Before-and-after object listings:
● ● ● ● ●

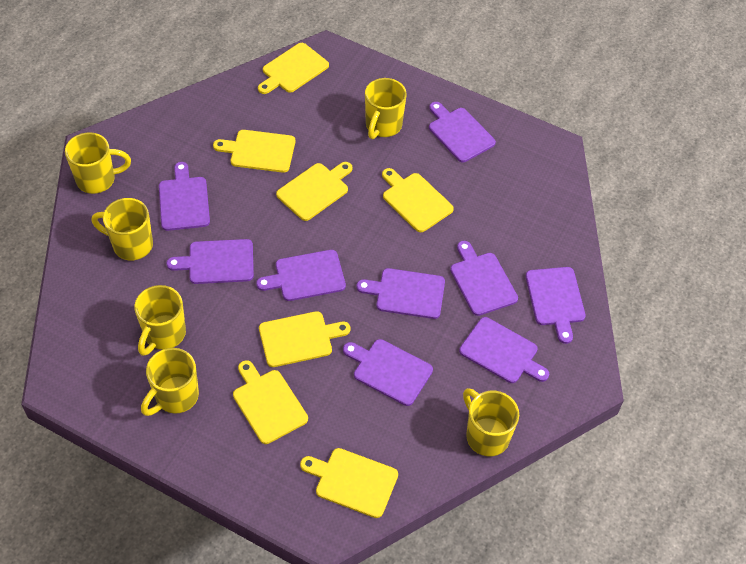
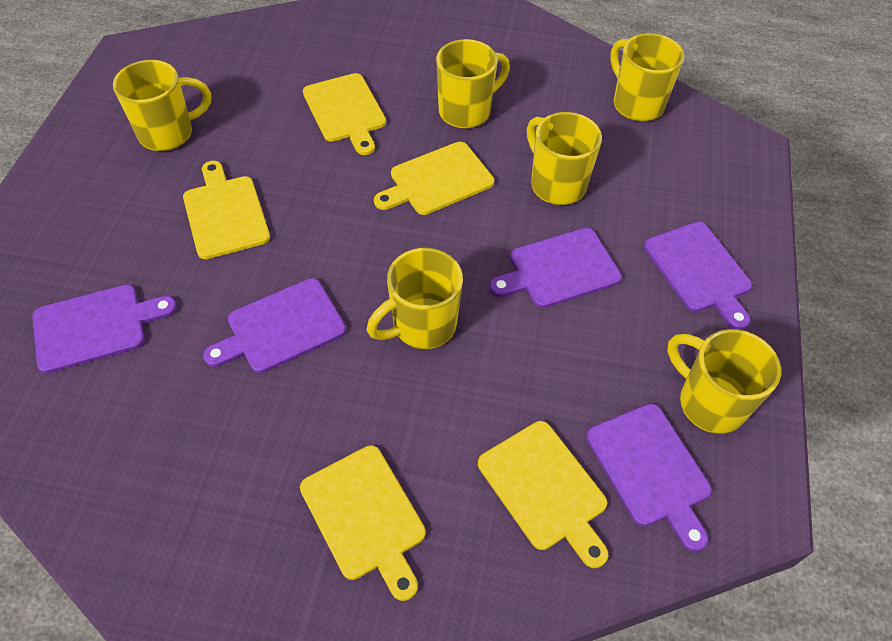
purple cutting board: 9 -> 5
yellow cutting board: 7 -> 5

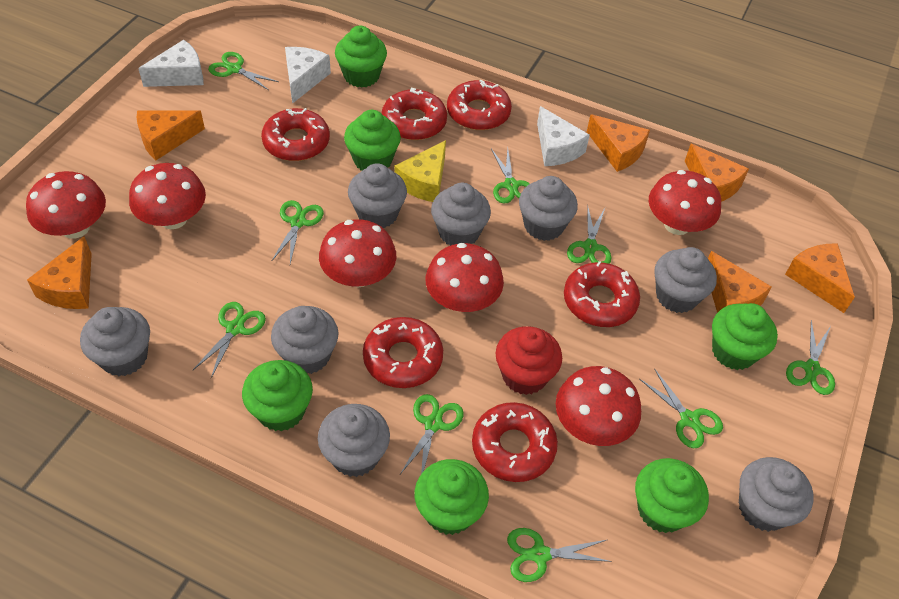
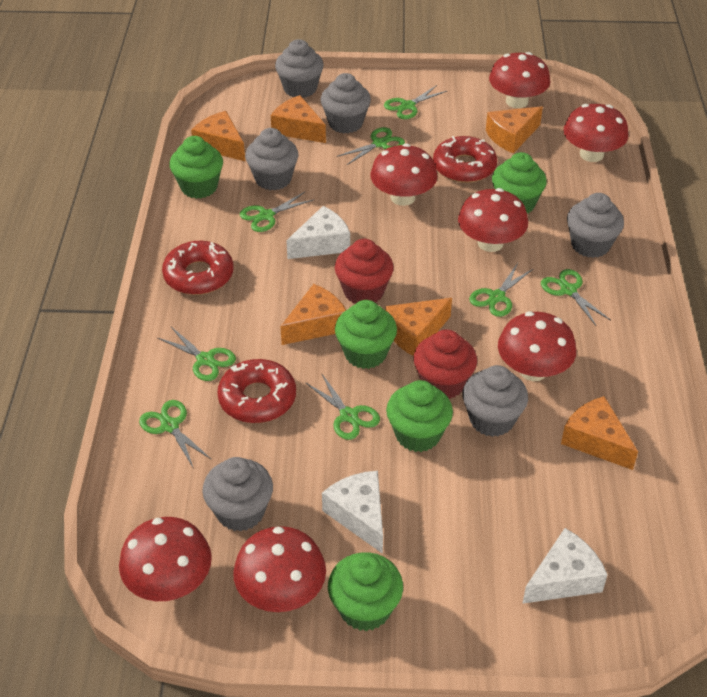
green cupcake: 6 -> 5
green scissors: 9 -> 8
grey cupcake: 8 -> 6
red cupcake: 1 -> 2
red donut: 6 -> 3
red mushroom: 6 -> 7
yellow cheese: 1 -> 0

● ● ● ● ●

## Task to complete:
Please set down the data above exactly as given, leaving every picture out.

## Finished task:
purple cutting board: 9 -> 5
yellow cutting board: 7 -> 5

green cupcake: 6 -> 5
green scissors: 9 -> 8
grey cupcake: 8 -> 6
red cupcake: 1 -> 2
red donut: 6 -> 3
red mushroom: 6 -> 7
yellow cheese: 1 -> 0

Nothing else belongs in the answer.